Colored object listings:

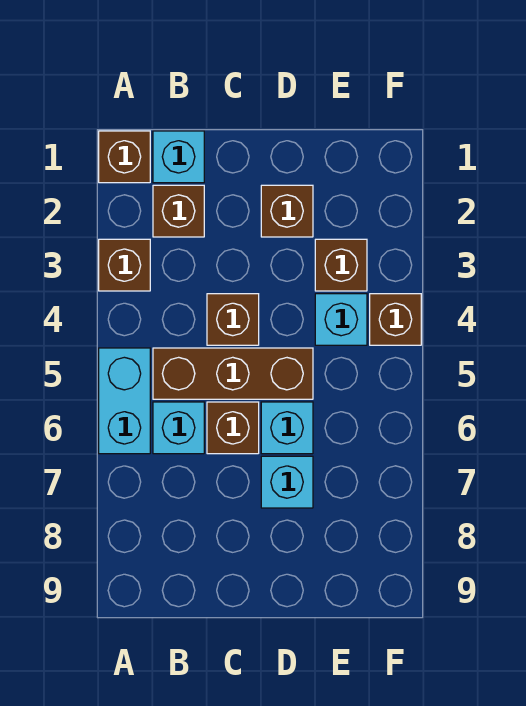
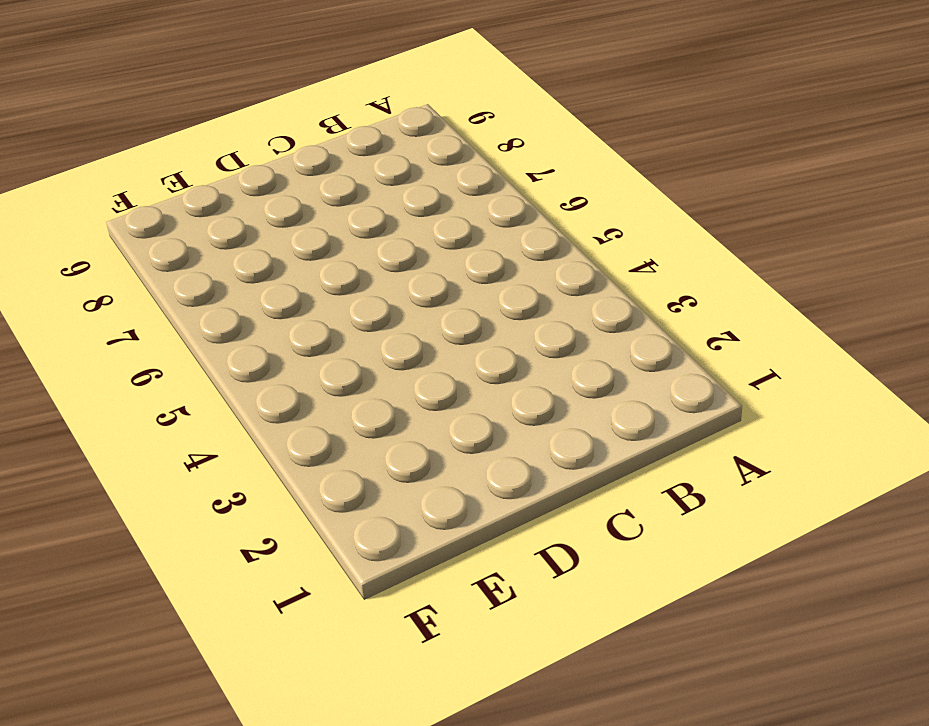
none -> brown brick A1 level 1
none -> brown brick A3 level 1
none -> cyan brick A5:A6 level 1

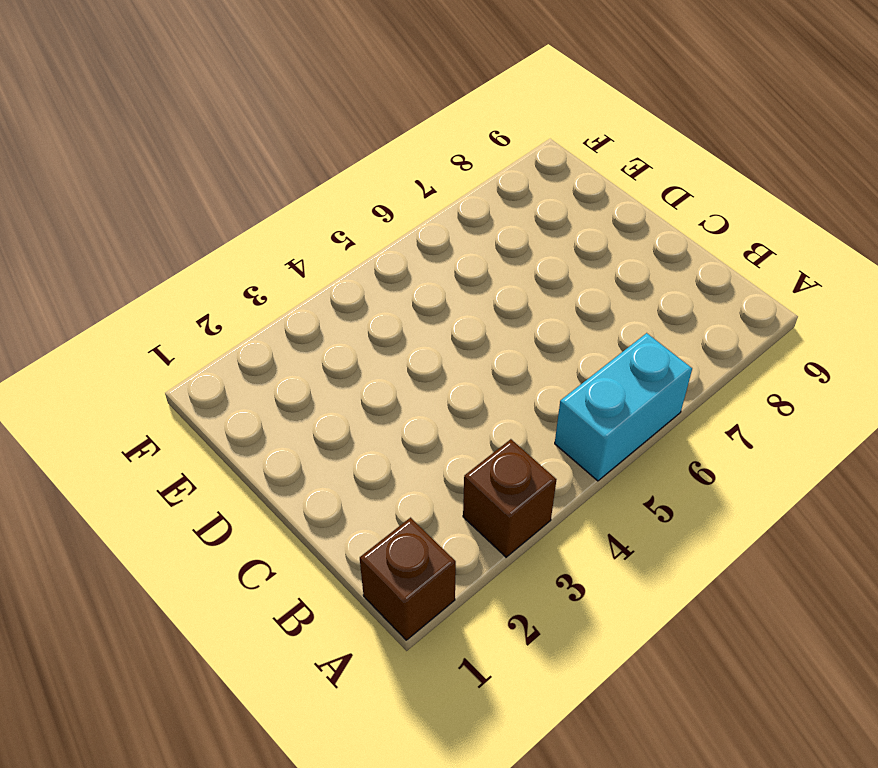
none -> cyan brick B1 level 1
none -> brown brick B2 level 1
none -> brown brick B5:D5 level 1

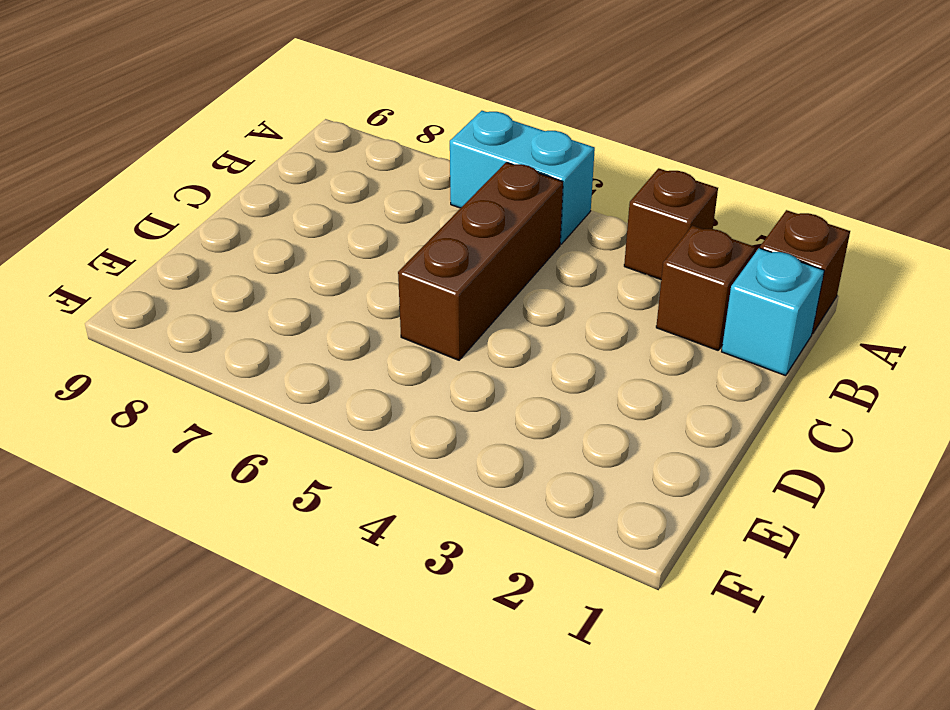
none -> cyan brick B6 level 1
none -> brown brick C4 level 1
none -> brown brick C6 level 1

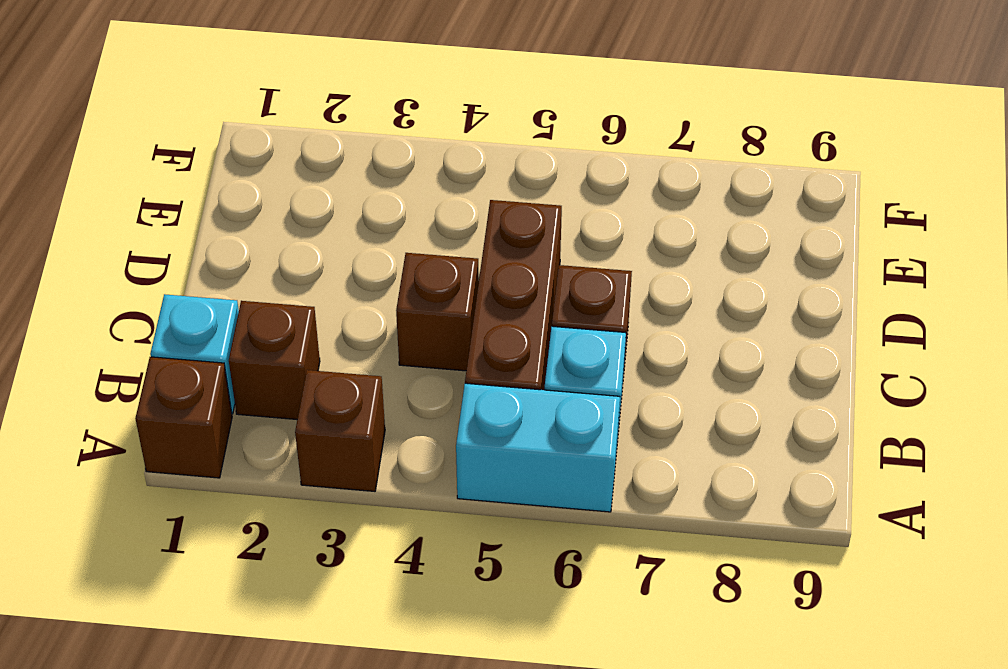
none -> brown brick D2 level 1
none -> cyan brick D6 level 1
none -> cyan brick D7 level 1

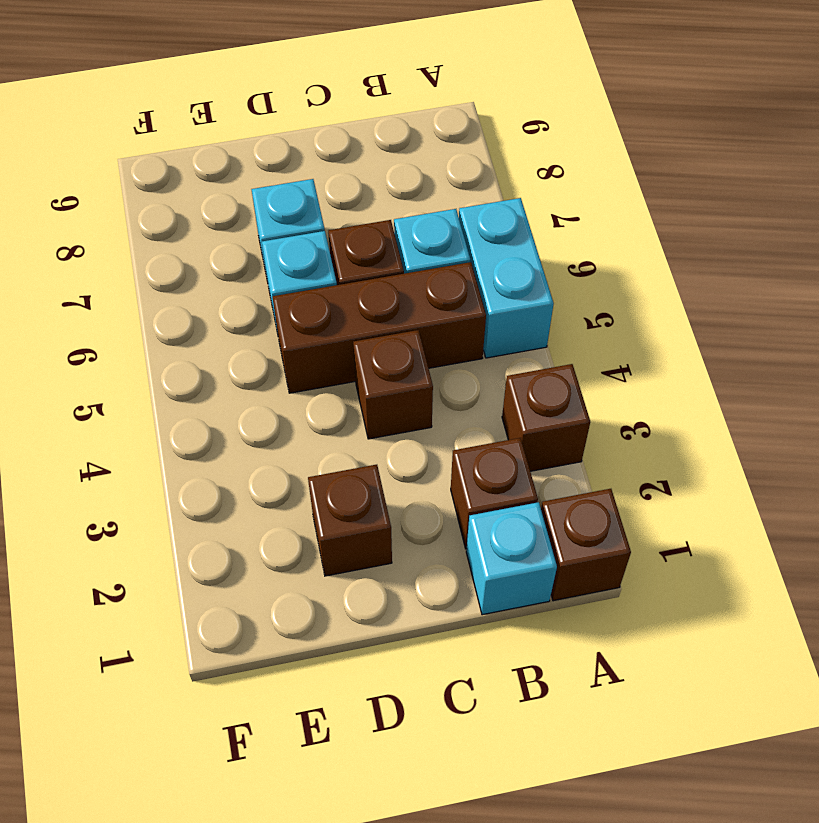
none -> brown brick E3 level 1
none -> cyan brick E4 level 1
none -> brown brick F4 level 1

→ WHAT YOU HAVE TO DO:
Quote the entries in full. Any image among them is to be omitted from the copy.

→ EXERCISE ANSWER:
none -> brown brick A1 level 1
none -> brown brick A3 level 1
none -> cyan brick A5:A6 level 1

none -> cyan brick B1 level 1
none -> brown brick B2 level 1
none -> brown brick B5:D5 level 1

none -> cyan brick B6 level 1
none -> brown brick C4 level 1
none -> brown brick C6 level 1

none -> brown brick D2 level 1
none -> cyan brick D6 level 1
none -> cyan brick D7 level 1

none -> brown brick E3 level 1
none -> cyan brick E4 level 1
none -> brown brick F4 level 1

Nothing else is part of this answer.